Below are some entries. Reproduce them word for word.

> SUPPLIED INFORMATION
"""

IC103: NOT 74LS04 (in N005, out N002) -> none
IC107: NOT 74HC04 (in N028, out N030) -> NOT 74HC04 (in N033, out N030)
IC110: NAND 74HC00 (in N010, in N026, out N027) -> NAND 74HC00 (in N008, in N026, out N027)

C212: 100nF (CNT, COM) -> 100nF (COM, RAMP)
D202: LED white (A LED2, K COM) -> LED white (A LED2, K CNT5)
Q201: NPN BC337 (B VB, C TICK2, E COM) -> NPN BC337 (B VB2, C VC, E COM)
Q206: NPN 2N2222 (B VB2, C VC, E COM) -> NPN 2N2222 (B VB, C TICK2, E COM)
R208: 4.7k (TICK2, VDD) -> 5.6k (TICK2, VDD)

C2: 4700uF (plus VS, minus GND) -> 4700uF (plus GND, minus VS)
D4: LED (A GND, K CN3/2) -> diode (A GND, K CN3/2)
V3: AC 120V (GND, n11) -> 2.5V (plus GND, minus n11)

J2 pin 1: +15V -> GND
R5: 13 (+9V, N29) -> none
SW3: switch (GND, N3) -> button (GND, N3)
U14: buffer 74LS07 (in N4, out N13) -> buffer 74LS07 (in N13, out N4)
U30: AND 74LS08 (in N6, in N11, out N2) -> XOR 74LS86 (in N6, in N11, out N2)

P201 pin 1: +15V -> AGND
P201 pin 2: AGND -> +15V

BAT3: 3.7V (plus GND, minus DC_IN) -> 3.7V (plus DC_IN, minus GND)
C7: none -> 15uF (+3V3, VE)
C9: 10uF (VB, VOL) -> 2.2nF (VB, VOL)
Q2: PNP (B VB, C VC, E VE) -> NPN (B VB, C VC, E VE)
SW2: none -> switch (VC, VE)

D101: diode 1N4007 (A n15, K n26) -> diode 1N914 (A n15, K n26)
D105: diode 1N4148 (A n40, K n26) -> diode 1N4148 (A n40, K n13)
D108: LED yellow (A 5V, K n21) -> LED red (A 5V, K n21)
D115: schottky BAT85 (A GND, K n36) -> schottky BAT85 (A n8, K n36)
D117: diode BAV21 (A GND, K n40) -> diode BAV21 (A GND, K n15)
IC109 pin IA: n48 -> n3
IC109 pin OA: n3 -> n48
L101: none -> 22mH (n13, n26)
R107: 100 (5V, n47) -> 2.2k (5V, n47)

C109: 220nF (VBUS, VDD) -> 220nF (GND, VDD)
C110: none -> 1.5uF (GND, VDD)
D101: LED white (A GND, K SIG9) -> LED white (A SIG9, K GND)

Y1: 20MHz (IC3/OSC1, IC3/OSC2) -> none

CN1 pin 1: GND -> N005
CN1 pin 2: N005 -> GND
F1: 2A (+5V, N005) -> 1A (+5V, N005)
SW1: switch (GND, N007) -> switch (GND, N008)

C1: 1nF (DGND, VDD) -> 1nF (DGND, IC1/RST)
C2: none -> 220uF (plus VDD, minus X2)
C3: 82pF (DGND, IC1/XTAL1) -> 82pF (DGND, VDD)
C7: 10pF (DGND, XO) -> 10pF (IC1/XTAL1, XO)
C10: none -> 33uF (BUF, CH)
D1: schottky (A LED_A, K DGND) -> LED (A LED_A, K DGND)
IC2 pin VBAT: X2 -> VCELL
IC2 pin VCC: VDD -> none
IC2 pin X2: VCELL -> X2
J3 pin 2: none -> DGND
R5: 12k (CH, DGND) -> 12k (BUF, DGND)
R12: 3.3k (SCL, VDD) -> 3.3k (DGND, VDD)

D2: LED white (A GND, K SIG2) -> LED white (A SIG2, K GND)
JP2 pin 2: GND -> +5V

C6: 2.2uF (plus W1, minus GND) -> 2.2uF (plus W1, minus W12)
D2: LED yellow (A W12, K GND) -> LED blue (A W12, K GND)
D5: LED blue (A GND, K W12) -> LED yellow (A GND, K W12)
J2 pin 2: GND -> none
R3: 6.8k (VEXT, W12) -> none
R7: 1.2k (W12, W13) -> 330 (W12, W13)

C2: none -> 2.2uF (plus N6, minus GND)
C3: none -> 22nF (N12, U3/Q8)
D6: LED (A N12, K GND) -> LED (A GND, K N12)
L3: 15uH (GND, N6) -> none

"""

> FINISHED EXERCISE
IC103: NOT 74LS04 (in N005, out N002) -> none
IC107: NOT 74HC04 (in N028, out N030) -> NOT 74HC04 (in N033, out N030)
IC110: NAND 74HC00 (in N010, in N026, out N027) -> NAND 74HC00 (in N008, in N026, out N027)

C212: 100nF (CNT, COM) -> 100nF (COM, RAMP)
D202: LED white (A LED2, K COM) -> LED white (A LED2, K CNT5)
Q201: NPN BC337 (B VB, C TICK2, E COM) -> NPN BC337 (B VB2, C VC, E COM)
Q206: NPN 2N2222 (B VB2, C VC, E COM) -> NPN 2N2222 (B VB, C TICK2, E COM)
R208: 4.7k (TICK2, VDD) -> 5.6k (TICK2, VDD)

C2: 4700uF (plus VS, minus GND) -> 4700uF (plus GND, minus VS)
D4: LED (A GND, K CN3/2) -> diode (A GND, K CN3/2)
V3: AC 120V (GND, n11) -> 2.5V (plus GND, minus n11)

J2 pin 1: +15V -> GND
R5: 13 (+9V, N29) -> none
SW3: switch (GND, N3) -> button (GND, N3)
U14: buffer 74LS07 (in N4, out N13) -> buffer 74LS07 (in N13, out N4)
U30: AND 74LS08 (in N6, in N11, out N2) -> XOR 74LS86 (in N6, in N11, out N2)

P201 pin 1: +15V -> AGND
P201 pin 2: AGND -> +15V

BAT3: 3.7V (plus GND, minus DC_IN) -> 3.7V (plus DC_IN, minus GND)
C7: none -> 15uF (+3V3, VE)
C9: 10uF (VB, VOL) -> 2.2nF (VB, VOL)
Q2: PNP (B VB, C VC, E VE) -> NPN (B VB, C VC, E VE)
SW2: none -> switch (VC, VE)

D101: diode 1N4007 (A n15, K n26) -> diode 1N914 (A n15, K n26)
D105: diode 1N4148 (A n40, K n26) -> diode 1N4148 (A n40, K n13)
D108: LED yellow (A 5V, K n21) -> LED red (A 5V, K n21)
D115: schottky BAT85 (A GND, K n36) -> schottky BAT85 (A n8, K n36)
D117: diode BAV21 (A GND, K n40) -> diode BAV21 (A GND, K n15)
IC109 pin IA: n48 -> n3
IC109 pin OA: n3 -> n48
L101: none -> 22mH (n13, n26)
R107: 100 (5V, n47) -> 2.2k (5V, n47)

C109: 220nF (VBUS, VDD) -> 220nF (GND, VDD)
C110: none -> 1.5uF (GND, VDD)
D101: LED white (A GND, K SIG9) -> LED white (A SIG9, K GND)

Y1: 20MHz (IC3/OSC1, IC3/OSC2) -> none

CN1 pin 1: GND -> N005
CN1 pin 2: N005 -> GND
F1: 2A (+5V, N005) -> 1A (+5V, N005)
SW1: switch (GND, N007) -> switch (GND, N008)

C1: 1nF (DGND, VDD) -> 1nF (DGND, IC1/RST)
C2: none -> 220uF (plus VDD, minus X2)
C3: 82pF (DGND, IC1/XTAL1) -> 82pF (DGND, VDD)
C7: 10pF (DGND, XO) -> 10pF (IC1/XTAL1, XO)
C10: none -> 33uF (BUF, CH)
D1: schottky (A LED_A, K DGND) -> LED (A LED_A, K DGND)
IC2 pin VBAT: X2 -> VCELL
IC2 pin VCC: VDD -> none
IC2 pin X2: VCELL -> X2
J3 pin 2: none -> DGND
R5: 12k (CH, DGND) -> 12k (BUF, DGND)
R12: 3.3k (SCL, VDD) -> 3.3k (DGND, VDD)

D2: LED white (A GND, K SIG2) -> LED white (A SIG2, K GND)
JP2 pin 2: GND -> +5V

C6: 2.2uF (plus W1, minus GND) -> 2.2uF (plus W1, minus W12)
D2: LED yellow (A W12, K GND) -> LED blue (A W12, K GND)
D5: LED blue (A GND, K W12) -> LED yellow (A GND, K W12)
J2 pin 2: GND -> none
R3: 6.8k (VEXT, W12) -> none
R7: 1.2k (W12, W13) -> 330 (W12, W13)

C2: none -> 2.2uF (plus N6, minus GND)
C3: none -> 22nF (N12, U3/Q8)
D6: LED (A N12, K GND) -> LED (A GND, K N12)
L3: 15uH (GND, N6) -> none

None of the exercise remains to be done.